● The task: Everything from the first line of the entries through the line containing "U5 pin PB1: N12 -> none" is to be retyped exactly, and nothing beyond it.

--- Input material Enclosed Below ---

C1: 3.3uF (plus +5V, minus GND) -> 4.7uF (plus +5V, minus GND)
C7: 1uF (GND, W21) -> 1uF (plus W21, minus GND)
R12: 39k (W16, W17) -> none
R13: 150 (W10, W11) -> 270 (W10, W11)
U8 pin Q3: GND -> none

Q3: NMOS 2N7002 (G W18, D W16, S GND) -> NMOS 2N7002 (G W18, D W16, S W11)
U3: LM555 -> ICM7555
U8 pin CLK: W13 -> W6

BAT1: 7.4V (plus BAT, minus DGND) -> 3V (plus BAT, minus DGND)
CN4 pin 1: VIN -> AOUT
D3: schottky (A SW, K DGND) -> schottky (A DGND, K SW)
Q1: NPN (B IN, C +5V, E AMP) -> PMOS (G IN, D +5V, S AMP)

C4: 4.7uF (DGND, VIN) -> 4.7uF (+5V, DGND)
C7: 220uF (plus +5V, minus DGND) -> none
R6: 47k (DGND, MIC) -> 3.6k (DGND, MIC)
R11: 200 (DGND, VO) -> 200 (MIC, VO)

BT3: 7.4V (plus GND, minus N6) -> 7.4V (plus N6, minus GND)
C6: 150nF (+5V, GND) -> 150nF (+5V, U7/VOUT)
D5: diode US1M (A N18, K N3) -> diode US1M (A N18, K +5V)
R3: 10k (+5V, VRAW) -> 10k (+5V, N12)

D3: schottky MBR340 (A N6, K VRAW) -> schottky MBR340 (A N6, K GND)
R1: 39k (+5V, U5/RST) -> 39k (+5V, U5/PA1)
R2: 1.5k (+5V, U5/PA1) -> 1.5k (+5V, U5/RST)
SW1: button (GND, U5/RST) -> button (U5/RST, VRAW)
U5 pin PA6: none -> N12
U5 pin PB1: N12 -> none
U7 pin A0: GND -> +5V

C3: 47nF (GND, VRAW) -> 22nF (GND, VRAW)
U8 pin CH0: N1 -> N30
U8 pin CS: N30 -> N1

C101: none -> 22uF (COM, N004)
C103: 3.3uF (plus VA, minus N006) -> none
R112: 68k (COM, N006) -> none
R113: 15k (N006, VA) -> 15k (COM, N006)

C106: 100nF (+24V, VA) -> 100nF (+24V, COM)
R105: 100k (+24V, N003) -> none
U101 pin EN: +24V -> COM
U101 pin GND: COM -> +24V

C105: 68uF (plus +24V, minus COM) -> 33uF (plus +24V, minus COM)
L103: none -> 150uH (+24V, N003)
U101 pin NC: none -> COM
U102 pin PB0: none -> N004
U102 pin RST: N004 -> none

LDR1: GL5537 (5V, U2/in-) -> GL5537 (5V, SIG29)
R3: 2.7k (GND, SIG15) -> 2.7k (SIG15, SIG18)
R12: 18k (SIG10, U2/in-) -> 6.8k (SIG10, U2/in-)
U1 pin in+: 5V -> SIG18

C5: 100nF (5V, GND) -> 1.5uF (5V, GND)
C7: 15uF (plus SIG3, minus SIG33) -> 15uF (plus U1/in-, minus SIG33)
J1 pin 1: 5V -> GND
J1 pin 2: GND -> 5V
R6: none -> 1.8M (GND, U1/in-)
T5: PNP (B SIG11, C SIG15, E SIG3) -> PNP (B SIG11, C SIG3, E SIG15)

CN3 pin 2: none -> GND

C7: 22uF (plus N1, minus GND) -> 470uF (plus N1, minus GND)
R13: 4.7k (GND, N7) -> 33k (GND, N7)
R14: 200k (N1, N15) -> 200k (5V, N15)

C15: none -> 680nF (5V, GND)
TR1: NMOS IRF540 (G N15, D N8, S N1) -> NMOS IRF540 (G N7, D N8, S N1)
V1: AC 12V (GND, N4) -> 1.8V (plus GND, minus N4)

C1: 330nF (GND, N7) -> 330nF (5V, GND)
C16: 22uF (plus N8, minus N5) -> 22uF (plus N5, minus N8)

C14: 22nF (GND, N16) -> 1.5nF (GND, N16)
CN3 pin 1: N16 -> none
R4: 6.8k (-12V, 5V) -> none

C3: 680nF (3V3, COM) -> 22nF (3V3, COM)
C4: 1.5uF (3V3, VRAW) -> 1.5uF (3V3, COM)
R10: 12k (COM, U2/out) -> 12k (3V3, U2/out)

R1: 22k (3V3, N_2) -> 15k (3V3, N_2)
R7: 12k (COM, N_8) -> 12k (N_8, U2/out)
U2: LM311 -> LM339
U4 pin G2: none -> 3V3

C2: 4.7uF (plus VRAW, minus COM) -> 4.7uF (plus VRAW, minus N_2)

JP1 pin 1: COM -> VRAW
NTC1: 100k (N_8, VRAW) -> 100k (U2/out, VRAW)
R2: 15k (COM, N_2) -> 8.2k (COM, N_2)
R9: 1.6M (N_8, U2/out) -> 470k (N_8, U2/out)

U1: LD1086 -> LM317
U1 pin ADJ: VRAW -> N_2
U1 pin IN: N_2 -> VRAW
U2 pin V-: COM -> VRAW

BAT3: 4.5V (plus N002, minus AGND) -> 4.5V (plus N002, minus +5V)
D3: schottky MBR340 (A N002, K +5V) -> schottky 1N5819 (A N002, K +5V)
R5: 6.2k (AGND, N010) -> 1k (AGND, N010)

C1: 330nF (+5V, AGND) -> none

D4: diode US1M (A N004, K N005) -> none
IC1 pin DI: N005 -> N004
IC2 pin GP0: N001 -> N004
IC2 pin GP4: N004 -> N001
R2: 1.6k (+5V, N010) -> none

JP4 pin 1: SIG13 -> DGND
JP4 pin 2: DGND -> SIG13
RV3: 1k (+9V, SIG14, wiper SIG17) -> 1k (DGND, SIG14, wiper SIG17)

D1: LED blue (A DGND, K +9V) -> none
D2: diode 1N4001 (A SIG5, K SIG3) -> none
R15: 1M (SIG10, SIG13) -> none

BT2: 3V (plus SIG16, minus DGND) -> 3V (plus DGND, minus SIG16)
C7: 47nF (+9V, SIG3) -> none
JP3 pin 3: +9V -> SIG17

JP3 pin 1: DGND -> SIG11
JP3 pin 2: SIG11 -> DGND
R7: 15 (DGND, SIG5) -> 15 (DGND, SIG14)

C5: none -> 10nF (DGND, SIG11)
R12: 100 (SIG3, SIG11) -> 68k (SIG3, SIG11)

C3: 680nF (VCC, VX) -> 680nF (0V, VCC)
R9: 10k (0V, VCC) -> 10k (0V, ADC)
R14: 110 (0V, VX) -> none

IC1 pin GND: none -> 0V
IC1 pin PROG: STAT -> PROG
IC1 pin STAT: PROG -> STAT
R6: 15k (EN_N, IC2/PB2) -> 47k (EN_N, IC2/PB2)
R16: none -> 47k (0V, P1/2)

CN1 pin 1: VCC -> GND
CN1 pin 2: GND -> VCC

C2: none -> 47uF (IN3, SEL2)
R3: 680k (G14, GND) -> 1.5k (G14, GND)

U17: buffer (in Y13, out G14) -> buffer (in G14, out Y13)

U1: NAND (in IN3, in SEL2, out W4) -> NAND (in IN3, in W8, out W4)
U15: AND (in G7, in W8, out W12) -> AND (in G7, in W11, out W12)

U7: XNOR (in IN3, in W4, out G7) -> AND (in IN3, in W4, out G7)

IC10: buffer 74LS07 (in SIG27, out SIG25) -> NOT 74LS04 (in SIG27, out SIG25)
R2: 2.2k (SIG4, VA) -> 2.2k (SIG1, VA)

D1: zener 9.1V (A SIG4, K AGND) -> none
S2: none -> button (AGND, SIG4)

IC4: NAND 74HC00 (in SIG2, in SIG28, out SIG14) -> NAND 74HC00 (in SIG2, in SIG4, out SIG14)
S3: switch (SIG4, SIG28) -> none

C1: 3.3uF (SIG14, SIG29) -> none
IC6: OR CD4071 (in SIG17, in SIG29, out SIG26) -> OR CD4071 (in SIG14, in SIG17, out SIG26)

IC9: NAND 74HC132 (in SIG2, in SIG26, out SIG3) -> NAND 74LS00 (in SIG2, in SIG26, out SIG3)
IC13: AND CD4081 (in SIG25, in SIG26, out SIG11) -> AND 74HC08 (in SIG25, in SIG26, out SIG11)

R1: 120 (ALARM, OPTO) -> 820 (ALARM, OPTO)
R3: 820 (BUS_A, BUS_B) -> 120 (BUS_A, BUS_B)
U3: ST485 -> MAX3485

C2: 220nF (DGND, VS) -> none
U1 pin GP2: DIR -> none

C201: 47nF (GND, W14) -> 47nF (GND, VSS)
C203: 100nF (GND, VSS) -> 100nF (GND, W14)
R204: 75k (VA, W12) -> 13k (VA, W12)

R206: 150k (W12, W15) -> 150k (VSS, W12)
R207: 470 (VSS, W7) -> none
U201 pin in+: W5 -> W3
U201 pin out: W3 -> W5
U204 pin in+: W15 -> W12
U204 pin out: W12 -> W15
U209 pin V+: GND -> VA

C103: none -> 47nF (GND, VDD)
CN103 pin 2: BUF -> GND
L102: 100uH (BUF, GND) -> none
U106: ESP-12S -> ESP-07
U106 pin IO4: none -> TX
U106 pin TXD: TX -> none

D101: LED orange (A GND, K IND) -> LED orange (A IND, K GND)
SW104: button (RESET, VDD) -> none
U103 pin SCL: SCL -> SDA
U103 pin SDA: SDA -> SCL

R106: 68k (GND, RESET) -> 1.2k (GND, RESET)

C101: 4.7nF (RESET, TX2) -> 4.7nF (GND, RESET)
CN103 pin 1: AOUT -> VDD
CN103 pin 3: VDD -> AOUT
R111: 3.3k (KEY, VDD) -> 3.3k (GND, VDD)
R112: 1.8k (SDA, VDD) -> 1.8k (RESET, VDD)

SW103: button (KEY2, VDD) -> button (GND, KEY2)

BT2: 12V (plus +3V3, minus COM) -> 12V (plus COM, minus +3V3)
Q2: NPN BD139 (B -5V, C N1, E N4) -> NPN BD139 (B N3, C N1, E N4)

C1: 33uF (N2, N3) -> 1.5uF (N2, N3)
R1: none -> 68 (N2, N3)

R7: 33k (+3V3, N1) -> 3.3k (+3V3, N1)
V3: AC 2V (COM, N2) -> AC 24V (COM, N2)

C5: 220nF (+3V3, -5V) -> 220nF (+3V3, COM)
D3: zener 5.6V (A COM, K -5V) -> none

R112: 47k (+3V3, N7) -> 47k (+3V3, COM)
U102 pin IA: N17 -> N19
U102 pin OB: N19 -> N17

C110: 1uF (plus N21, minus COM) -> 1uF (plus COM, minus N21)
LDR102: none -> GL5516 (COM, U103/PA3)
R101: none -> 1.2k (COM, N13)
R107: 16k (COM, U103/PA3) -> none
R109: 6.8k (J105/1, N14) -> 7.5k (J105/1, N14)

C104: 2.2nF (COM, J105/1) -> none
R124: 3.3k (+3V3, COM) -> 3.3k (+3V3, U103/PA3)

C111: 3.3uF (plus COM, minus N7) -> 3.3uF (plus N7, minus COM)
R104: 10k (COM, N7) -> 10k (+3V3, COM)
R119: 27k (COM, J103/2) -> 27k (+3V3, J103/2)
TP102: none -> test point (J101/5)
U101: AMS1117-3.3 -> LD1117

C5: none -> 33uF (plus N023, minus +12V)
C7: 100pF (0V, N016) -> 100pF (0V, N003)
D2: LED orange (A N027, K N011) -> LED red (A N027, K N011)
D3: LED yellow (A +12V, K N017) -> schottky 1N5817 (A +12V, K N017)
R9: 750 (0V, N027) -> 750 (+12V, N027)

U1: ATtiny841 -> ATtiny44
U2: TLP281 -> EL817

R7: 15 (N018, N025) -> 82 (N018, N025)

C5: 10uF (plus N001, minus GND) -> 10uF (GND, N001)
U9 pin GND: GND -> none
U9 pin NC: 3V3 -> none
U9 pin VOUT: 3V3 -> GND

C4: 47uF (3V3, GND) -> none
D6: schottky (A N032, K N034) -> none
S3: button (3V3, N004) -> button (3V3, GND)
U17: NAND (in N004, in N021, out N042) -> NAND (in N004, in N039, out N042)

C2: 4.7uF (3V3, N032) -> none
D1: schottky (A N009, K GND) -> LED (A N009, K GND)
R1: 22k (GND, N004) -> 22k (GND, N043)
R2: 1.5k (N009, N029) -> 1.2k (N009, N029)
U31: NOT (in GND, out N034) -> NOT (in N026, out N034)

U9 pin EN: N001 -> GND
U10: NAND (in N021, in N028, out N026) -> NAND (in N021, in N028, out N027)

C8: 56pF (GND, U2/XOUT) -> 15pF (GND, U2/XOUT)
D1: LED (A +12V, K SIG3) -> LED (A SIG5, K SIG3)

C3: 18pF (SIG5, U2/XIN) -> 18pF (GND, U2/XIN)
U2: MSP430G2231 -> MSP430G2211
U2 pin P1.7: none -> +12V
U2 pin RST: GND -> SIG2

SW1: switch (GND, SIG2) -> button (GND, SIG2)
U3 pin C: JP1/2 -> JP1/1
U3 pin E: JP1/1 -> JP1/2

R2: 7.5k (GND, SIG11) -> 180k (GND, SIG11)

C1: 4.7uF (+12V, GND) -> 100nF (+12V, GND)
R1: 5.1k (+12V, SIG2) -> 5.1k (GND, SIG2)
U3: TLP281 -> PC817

--- End of Enclosed Input material ---

● Answer below:
C1: 3.3uF (plus +5V, minus GND) -> 4.7uF (plus +5V, minus GND)
C7: 1uF (GND, W21) -> 1uF (plus W21, minus GND)
R12: 39k (W16, W17) -> none
R13: 150 (W10, W11) -> 270 (W10, W11)
U8 pin Q3: GND -> none

Q3: NMOS 2N7002 (G W18, D W16, S GND) -> NMOS 2N7002 (G W18, D W16, S W11)
U3: LM555 -> ICM7555
U8 pin CLK: W13 -> W6

BAT1: 7.4V (plus BAT, minus DGND) -> 3V (plus BAT, minus DGND)
CN4 pin 1: VIN -> AOUT
D3: schottky (A SW, K DGND) -> schottky (A DGND, K SW)
Q1: NPN (B IN, C +5V, E AMP) -> PMOS (G IN, D +5V, S AMP)

C4: 4.7uF (DGND, VIN) -> 4.7uF (+5V, DGND)
C7: 220uF (plus +5V, minus DGND) -> none
R6: 47k (DGND, MIC) -> 3.6k (DGND, MIC)
R11: 200 (DGND, VO) -> 200 (MIC, VO)

BT3: 7.4V (plus GND, minus N6) -> 7.4V (plus N6, minus GND)
C6: 150nF (+5V, GND) -> 150nF (+5V, U7/VOUT)
D5: diode US1M (A N18, K N3) -> diode US1M (A N18, K +5V)
R3: 10k (+5V, VRAW) -> 10k (+5V, N12)

D3: schottky MBR340 (A N6, K VRAW) -> schottky MBR340 (A N6, K GND)
R1: 39k (+5V, U5/RST) -> 39k (+5V, U5/PA1)
R2: 1.5k (+5V, U5/PA1) -> 1.5k (+5V, U5/RST)
SW1: button (GND, U5/RST) -> button (U5/RST, VRAW)
U5 pin PA6: none -> N12
U5 pin PB1: N12 -> none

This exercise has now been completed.